[Working data — start]

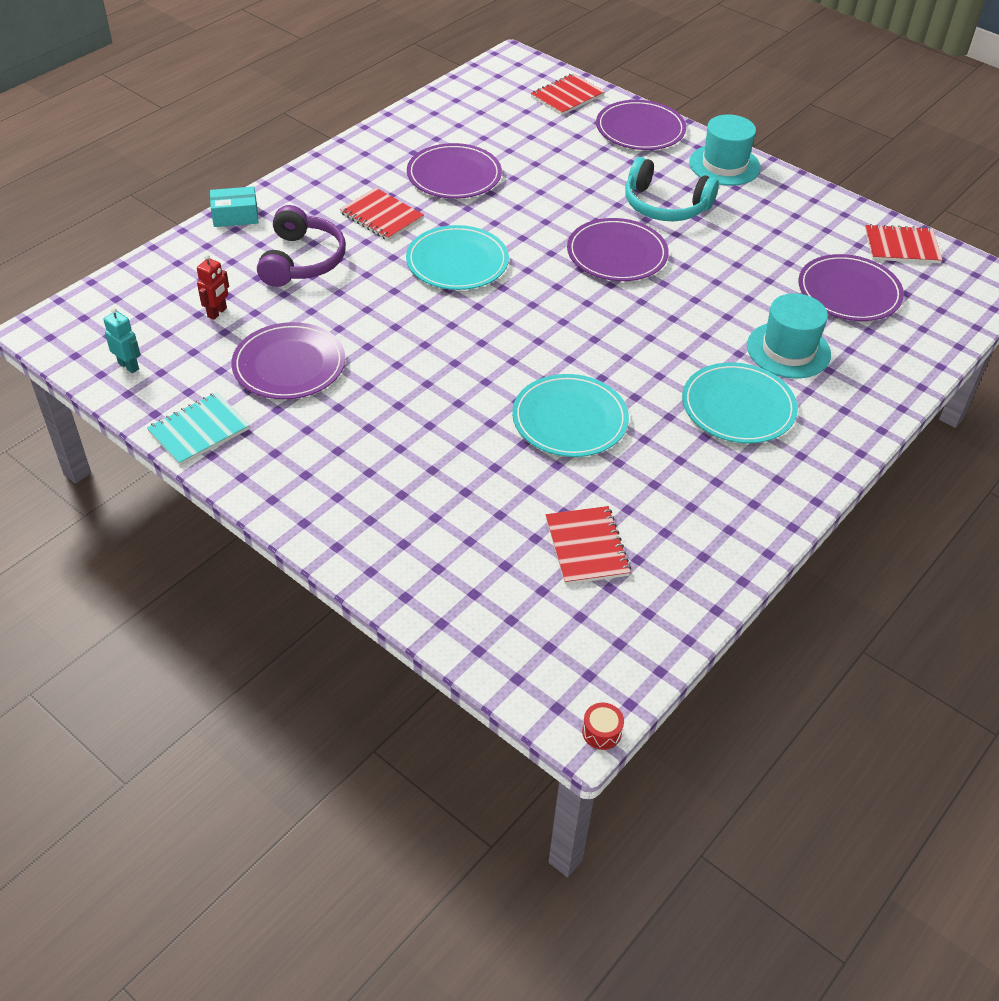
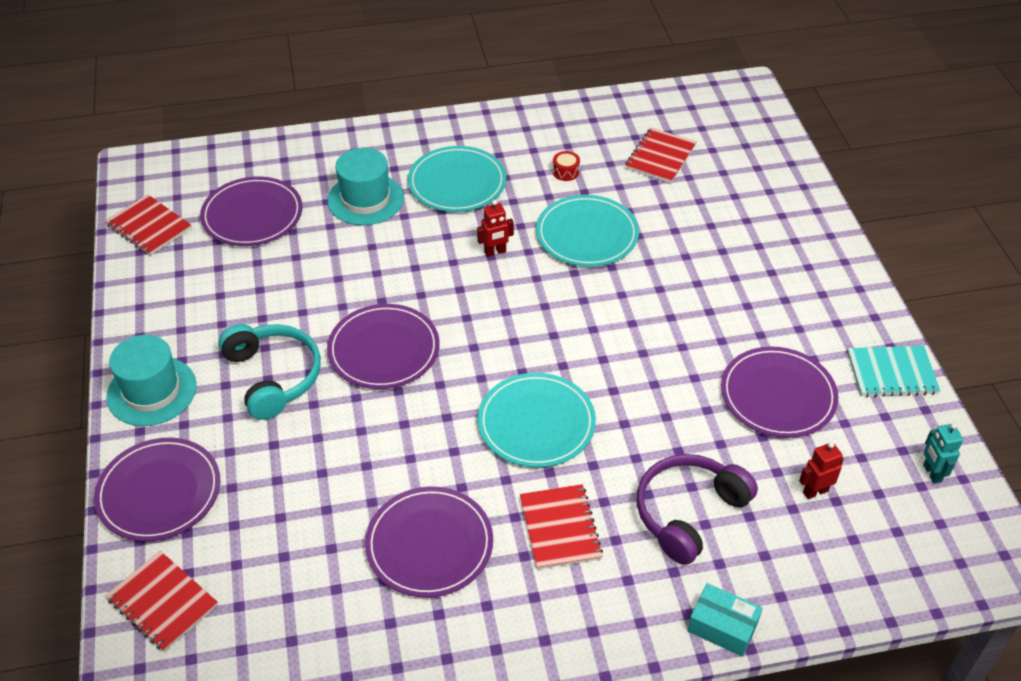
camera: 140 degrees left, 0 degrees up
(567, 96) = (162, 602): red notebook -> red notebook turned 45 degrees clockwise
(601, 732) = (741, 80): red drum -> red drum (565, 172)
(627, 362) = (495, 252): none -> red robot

[Working data — finish]
[Working data — start]

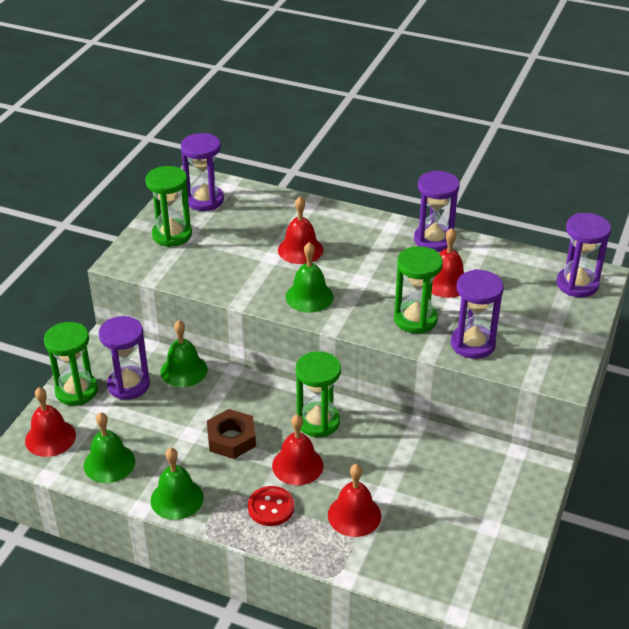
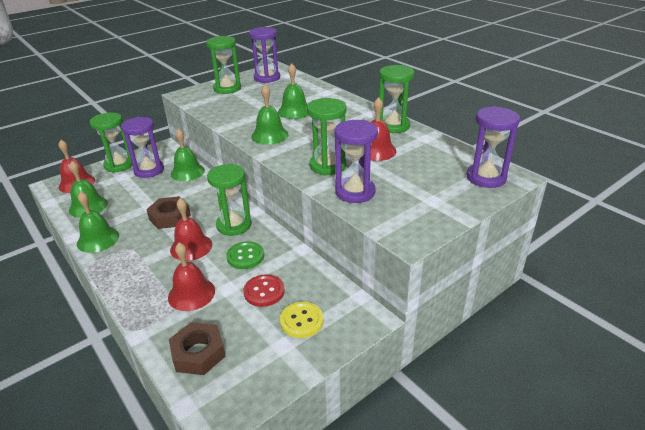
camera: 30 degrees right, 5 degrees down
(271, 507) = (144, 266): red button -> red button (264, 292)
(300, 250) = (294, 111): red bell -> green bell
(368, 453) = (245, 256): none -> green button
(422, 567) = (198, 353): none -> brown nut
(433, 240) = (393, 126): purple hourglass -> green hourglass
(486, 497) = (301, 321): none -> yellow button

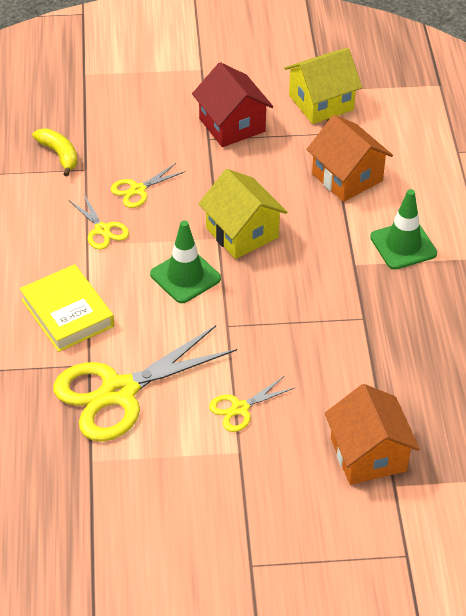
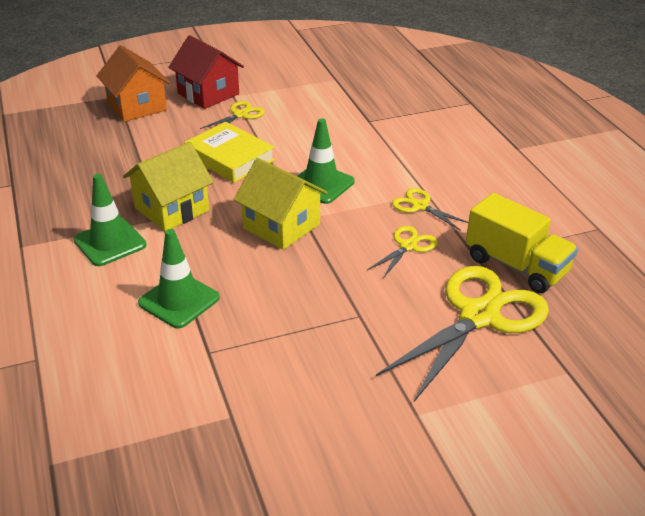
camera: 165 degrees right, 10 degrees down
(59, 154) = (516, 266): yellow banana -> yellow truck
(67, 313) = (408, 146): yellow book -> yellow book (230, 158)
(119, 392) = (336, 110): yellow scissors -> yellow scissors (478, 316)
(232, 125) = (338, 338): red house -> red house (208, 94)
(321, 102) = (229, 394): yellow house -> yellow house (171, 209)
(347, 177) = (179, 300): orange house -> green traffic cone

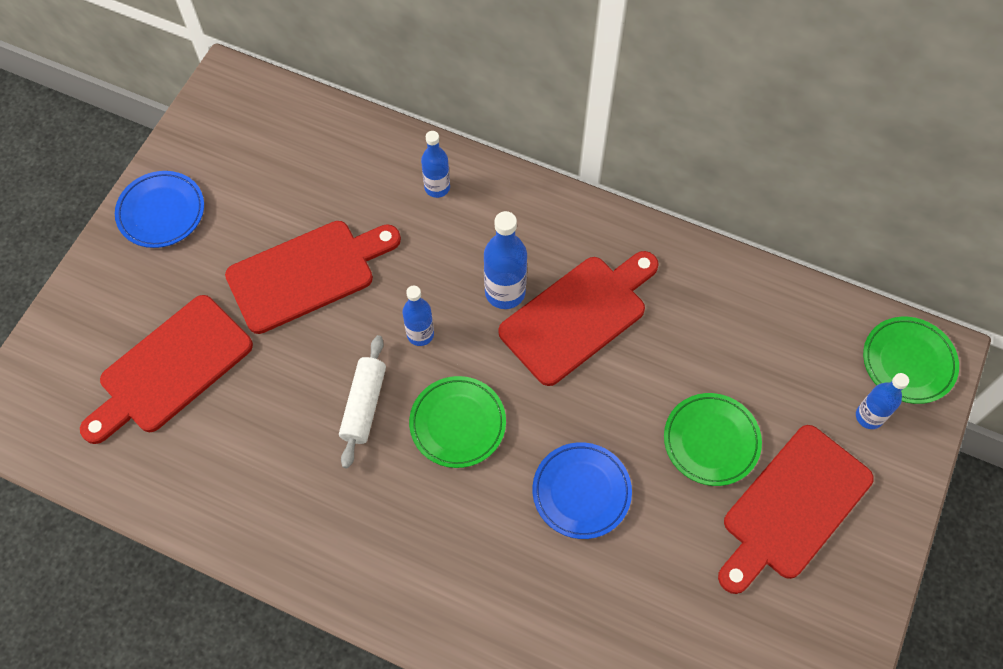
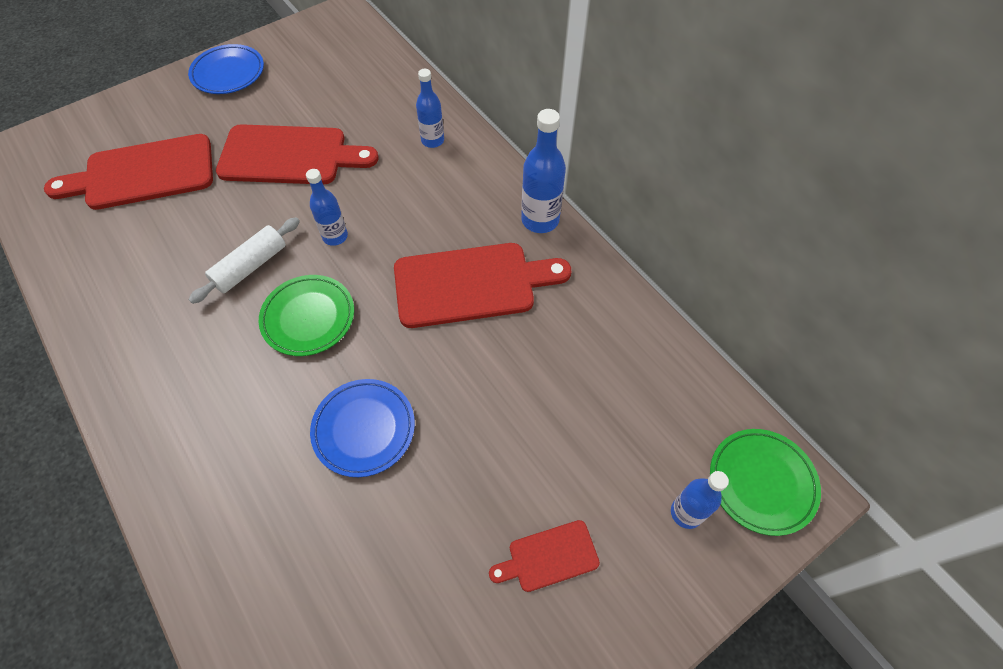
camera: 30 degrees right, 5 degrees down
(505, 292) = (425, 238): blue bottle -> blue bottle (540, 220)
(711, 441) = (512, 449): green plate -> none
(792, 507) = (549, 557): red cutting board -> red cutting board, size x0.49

[Working data — finish]
[Working data — start]

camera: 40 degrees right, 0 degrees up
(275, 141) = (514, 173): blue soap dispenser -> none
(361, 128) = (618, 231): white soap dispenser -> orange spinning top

[Working data — finish]

How to complete this task:
From the records above, return each line that includes "camera".

Response for this exercise:
camera: 140 degrees left, 0 degrees up
camera: 30 degrees right, 5 degrees down
camera: 165 degrees right, 10 degrees down
camera: 30 degrees right, 5 degrees down
camera: 40 degrees right, 0 degrees up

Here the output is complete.